# Record set
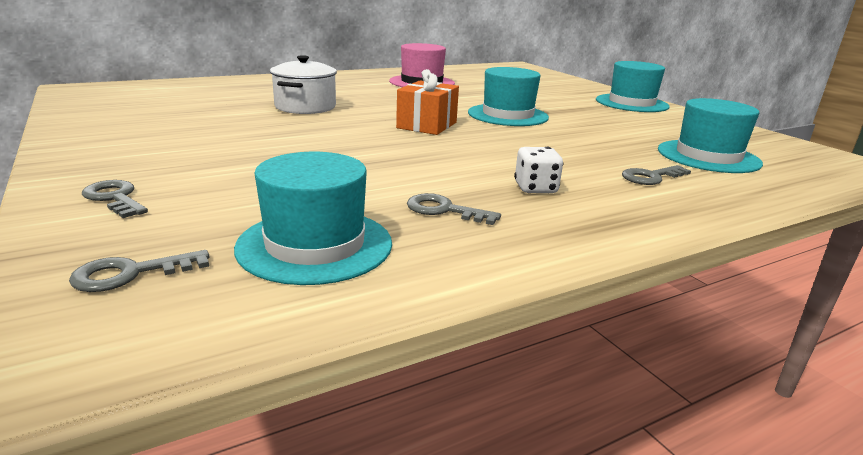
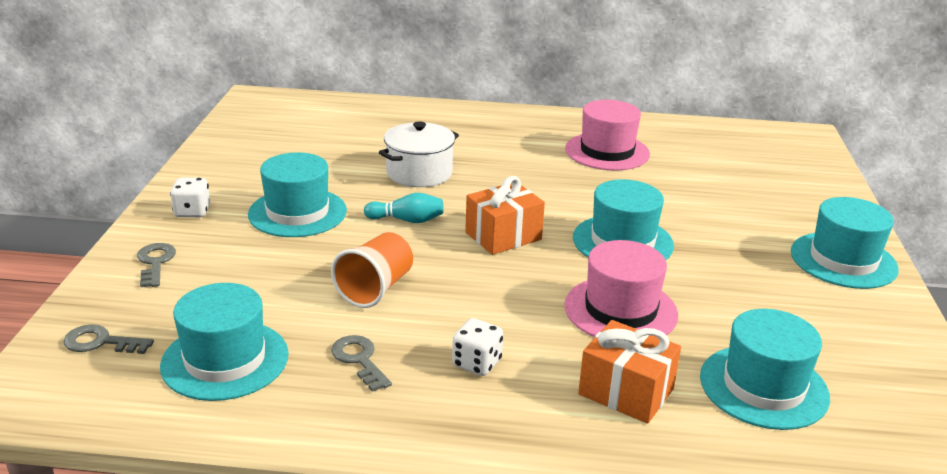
camera: 35 degrees right, 5 degrees up
(109, 158) = (192, 212): none -> white dice
(230, 141) = (297, 212): none -> turquoise hat
(338, 130) = (407, 220): none -> turquoise bowling pin
(380, 168) = (375, 289): none -> orange cup
(568, 143) = (620, 310): none -> pink hat
(651, 177) = (626, 392): grey key -> orange gift

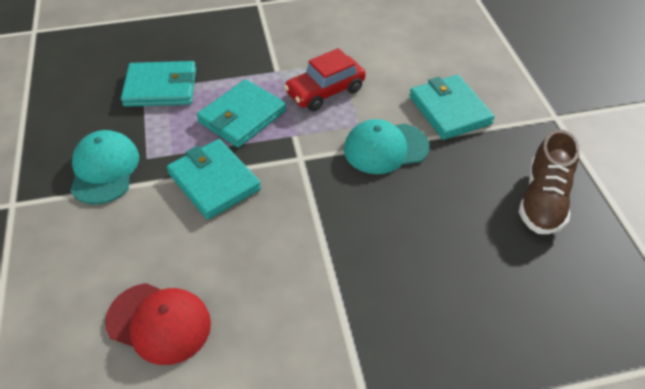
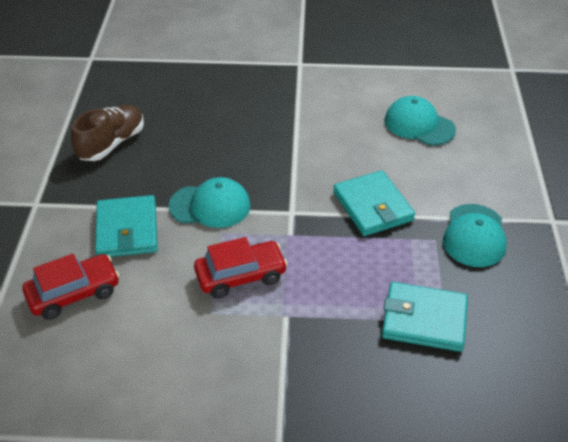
camera: 165 degrees left, 5 degrees down
(159, 323) = (419, 125): red cap -> turquoise cap
(242, 116) = (336, 264): turquoise wallet -> none
(453, 55) = (74, 294): none -> red car

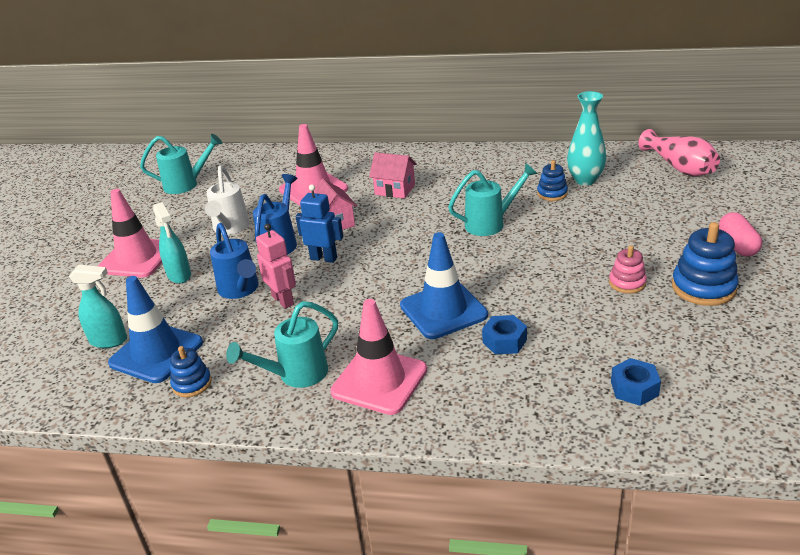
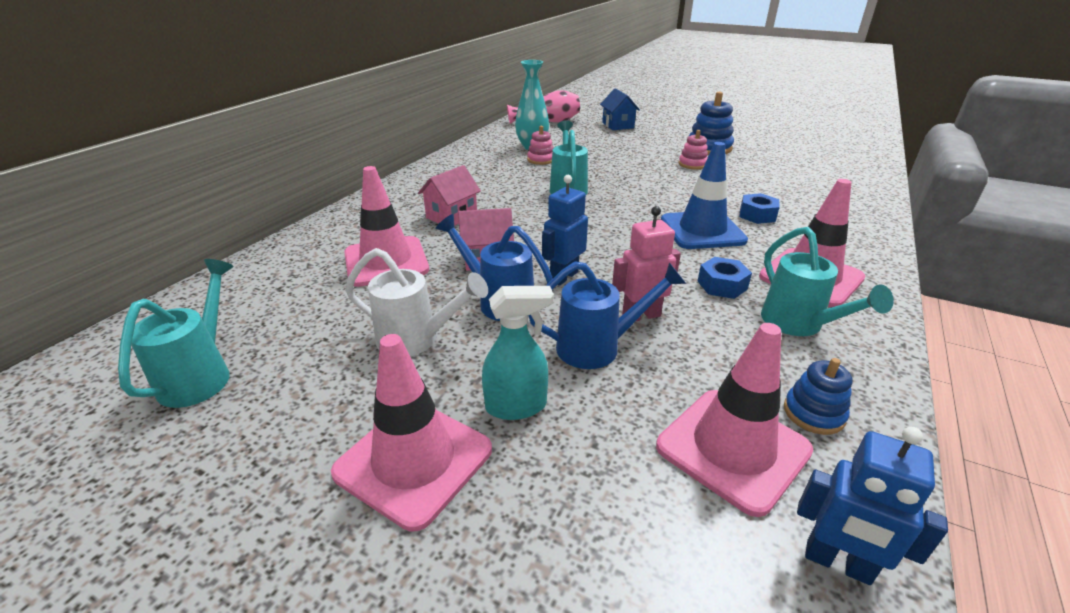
camera: 75 degrees left, 0 degrees up
(82, 392) = (837, 563): none -> blue robot
(109, 340) = (681, 515): turquoise spray bottle -> none
(156, 353) = (733, 448): blue traffic cone -> pink traffic cone
(552, 193) = (541, 160): blue stacking toy -> pink stacking toy
(634, 388) = (822, 187): blue nut -> blue nut (722, 285)
(722, 211) = (618, 125): none -> blue house
(737, 245) = (663, 131): pink capsule -> none

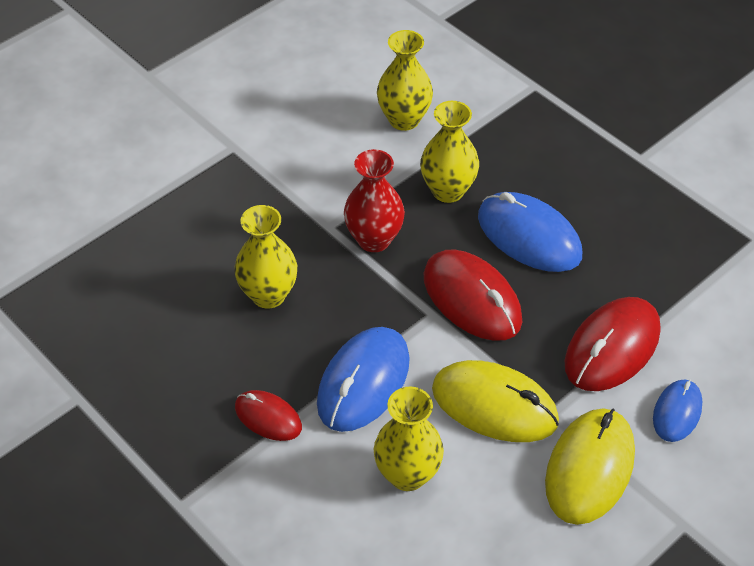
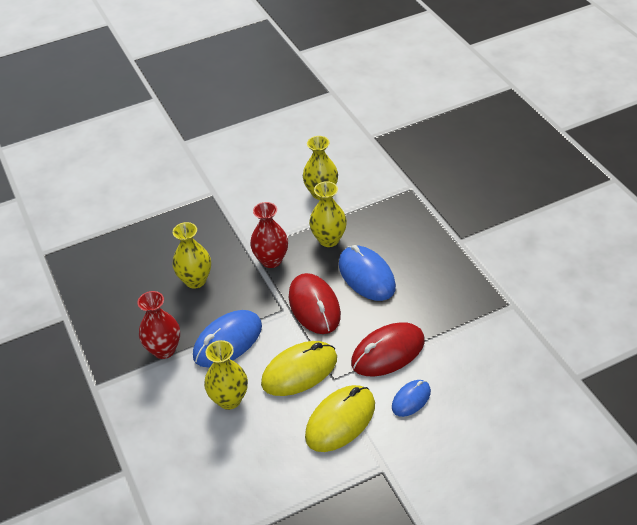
camera: 20 degrees right, 5 degrees down
(268, 417) = (164, 350): red mouse -> red vase
(494, 405) = (299, 371): yellow mouse -> yellow mouse turned 75 degrees counterclockwise

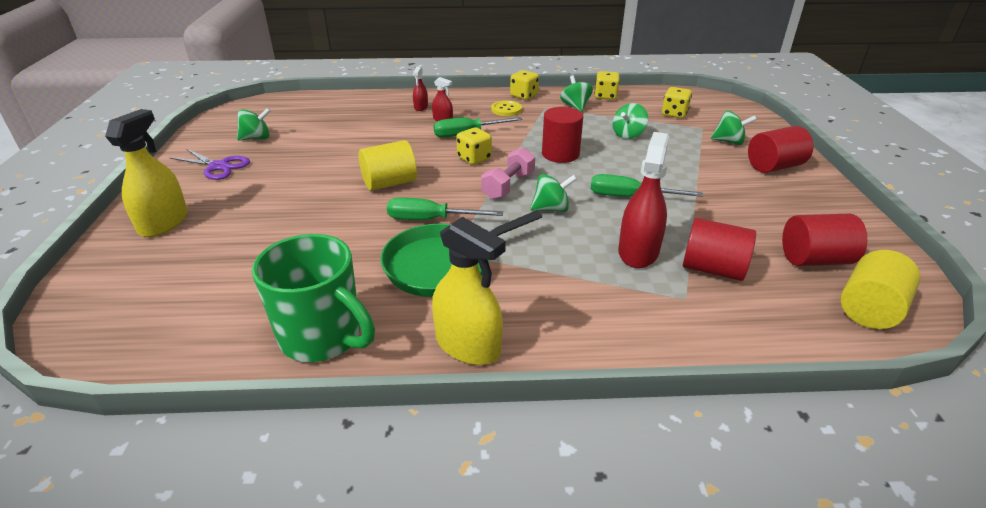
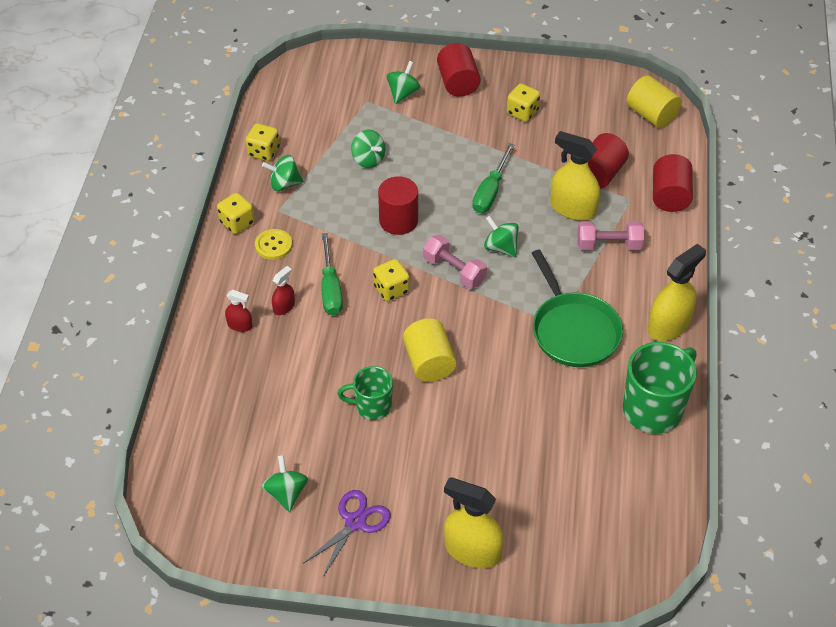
camera: 80 degrees left, 15 degrees up
(339, 162) = (372, 406): none -> green mug
(430, 220) = (504, 334): green screwdriver -> none
(551, 209) = (500, 247): green spinning top -> green spinning top turned 45 degrees counterclockwise
(591, 283) = (609, 245): none -> pink dumbbell
(638, 252) = (573, 208): red spray bottle -> yellow spray bottle
(674, 114) = (329, 111): yellow dice -> yellow dice (522, 112)
(814, 259) = (595, 116): red cylinder -> red cylinder (669, 196)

# Try it
Only the lines starting at the one with "(338, 130) = (407, 220): none" and ending at the one with "camera: 80 degrees left, 15 degrees up" should be printed, each exactly as it appears in the material above; the pictures are to be omitted.

# Reply to the exercise
(338, 130) = (407, 220): none -> turquoise bowling pin
(380, 168) = (375, 289): none -> orange cup
(568, 143) = (620, 310): none -> pink hat
(651, 177) = (626, 392): grey key -> orange gift

camera: 165 degrees left, 5 degrees down
(159, 323) = (419, 125): red cap -> turquoise cap
(242, 116) = (336, 264): turquoise wallet -> none
(453, 55) = (74, 294): none -> red car

camera: 75 degrees left, 0 degrees up
(82, 392) = (837, 563): none -> blue robot
(109, 340) = (681, 515): turquoise spray bottle -> none
(156, 353) = (733, 448): blue traffic cone -> pink traffic cone
(552, 193) = (541, 160): blue stacking toy -> pink stacking toy
(634, 388) = (822, 187): blue nut -> blue nut (722, 285)
(722, 211) = (618, 125): none -> blue house
(737, 245) = (663, 131): pink capsule -> none

camera: 20 degrees right, 5 degrees down
(268, 417) = (164, 350): red mouse -> red vase
(494, 405) = (299, 371): yellow mouse -> yellow mouse turned 75 degrees counterclockwise

camera: 80 degrees left, 15 degrees up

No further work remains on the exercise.